Problem to work on = Repeat all of the records word for word, but skip any picture.

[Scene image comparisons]
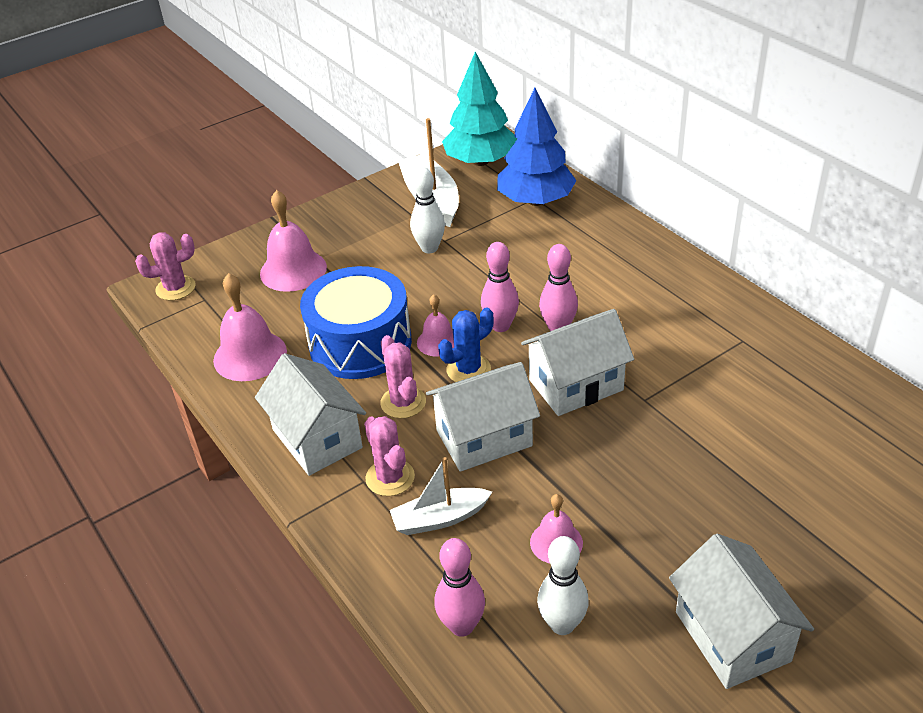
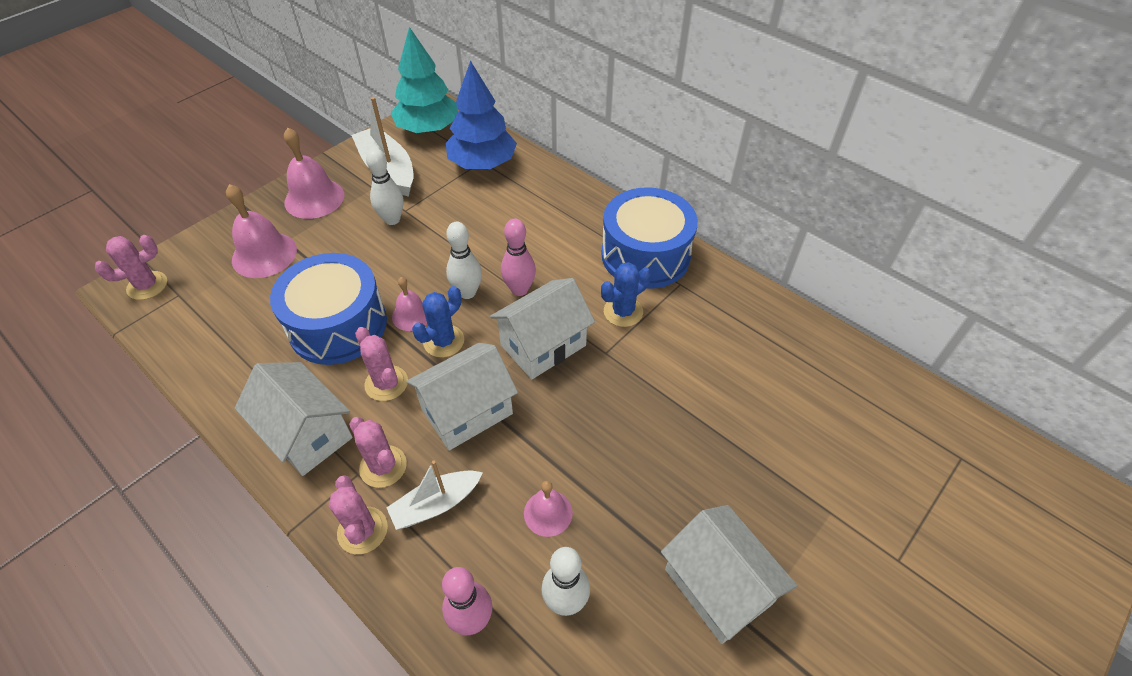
camera: 15 degrees left, 10 degrees up
pink bell [213,273,287,381] -> pink bell moved to [284,127,344,219]
pink bowling pin [481,242,519,332] -> white bowling pin [446,222,482,299]
none -> pink cactus [329,475,388,554]
none -> blue drum [601,187,698,289]
none -> blue cactus [601,262,651,327]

Task output =
camera: 15 degrees left, 10 degrees up
pink bell [213,273,287,381] -> pink bell moved to [284,127,344,219]
pink bowling pin [481,242,519,332] -> white bowling pin [446,222,482,299]
none -> pink cactus [329,475,388,554]
none -> blue drum [601,187,698,289]
none -> blue cactus [601,262,651,327]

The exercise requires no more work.